> DATA SECTION:

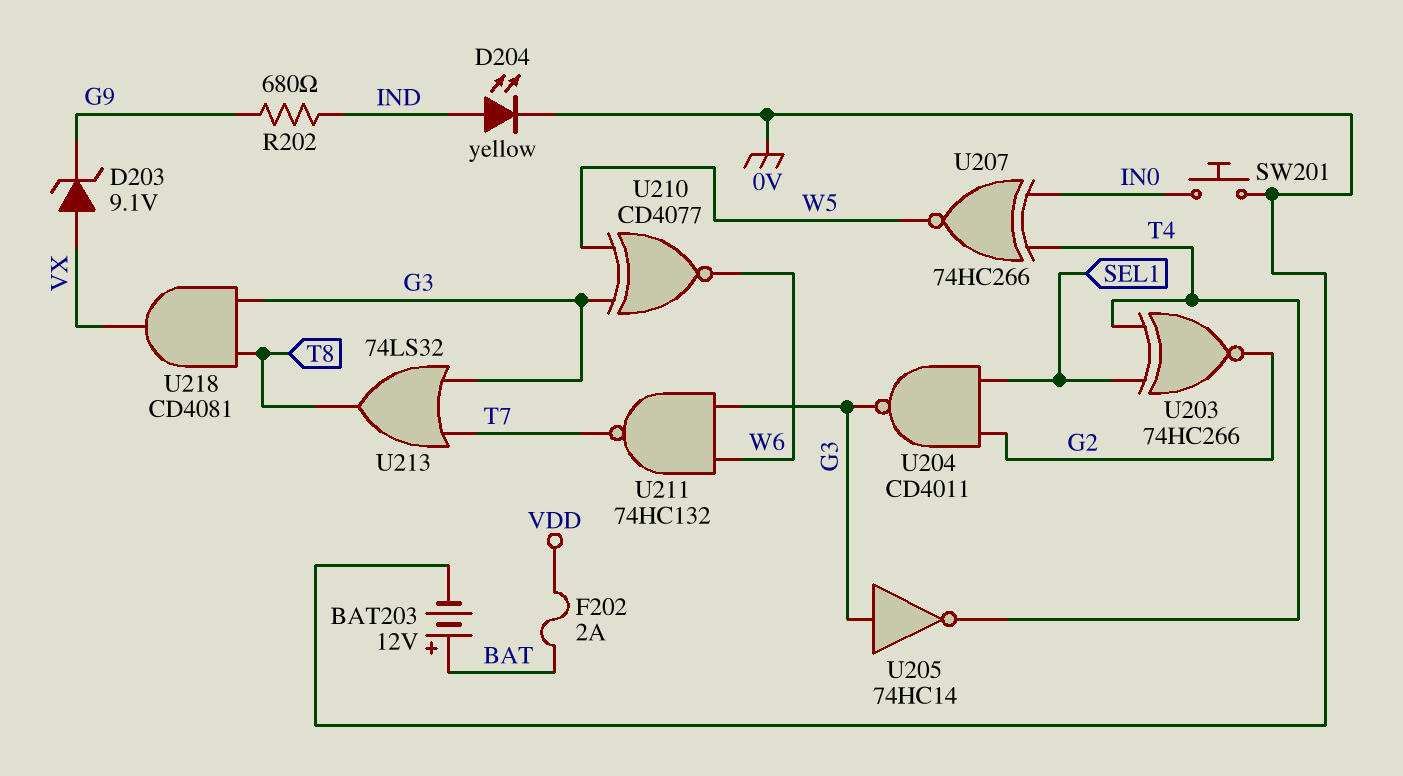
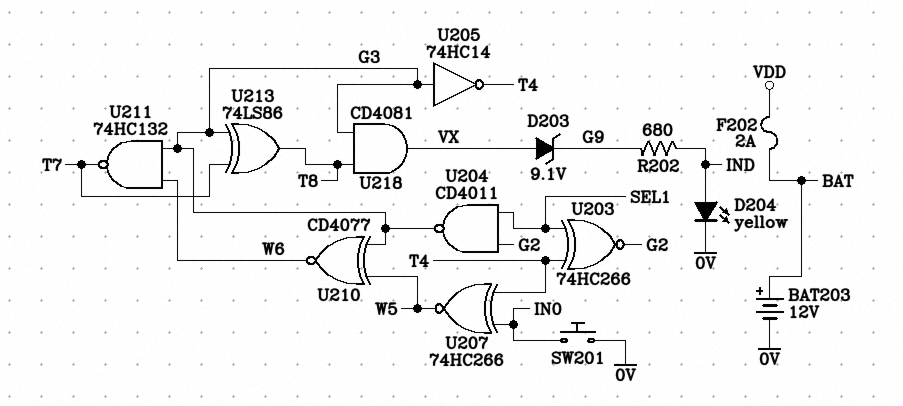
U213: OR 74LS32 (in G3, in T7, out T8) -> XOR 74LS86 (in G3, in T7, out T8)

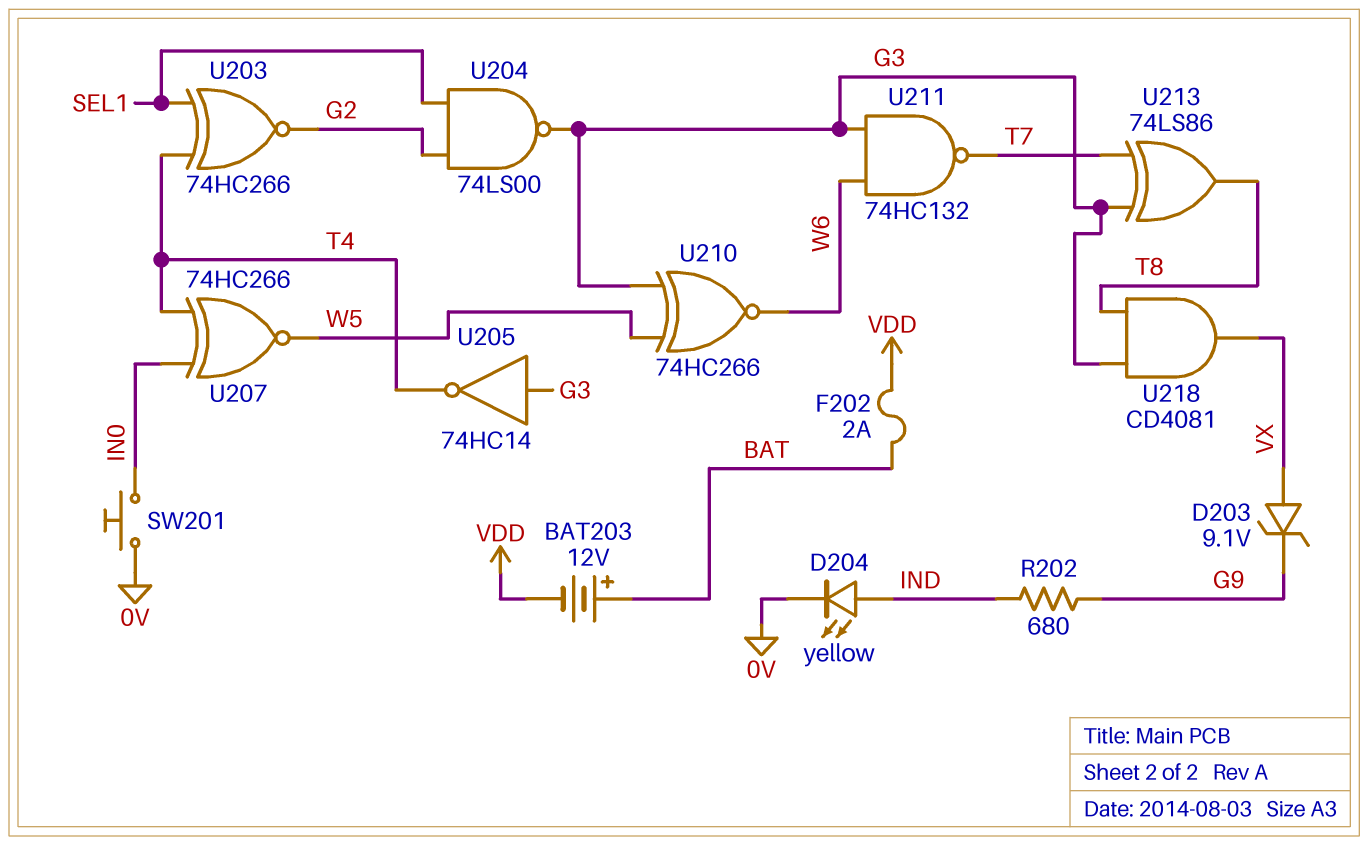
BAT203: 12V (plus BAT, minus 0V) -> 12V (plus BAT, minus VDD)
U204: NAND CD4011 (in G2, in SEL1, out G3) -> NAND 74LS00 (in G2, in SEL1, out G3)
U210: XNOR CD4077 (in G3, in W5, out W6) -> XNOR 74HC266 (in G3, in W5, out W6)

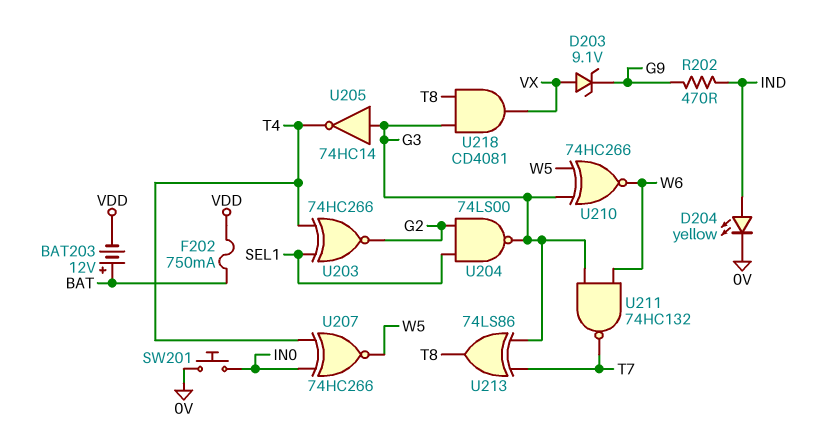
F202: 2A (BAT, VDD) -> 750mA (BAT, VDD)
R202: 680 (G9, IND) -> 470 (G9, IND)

> AIM OF THE TASK:
Reproduce verbatim the lines of the material above, beginning with its first line and ending with the line that contains "U204: NAND CD4011"; skip pictures.

> FINAL ANSWER:
U213: OR 74LS32 (in G3, in T7, out T8) -> XOR 74LS86 (in G3, in T7, out T8)

BAT203: 12V (plus BAT, minus 0V) -> 12V (plus BAT, minus VDD)
U204: NAND CD4011 (in G2, in SEL1, out G3) -> NAND 74LS00 (in G2, in SEL1, out G3)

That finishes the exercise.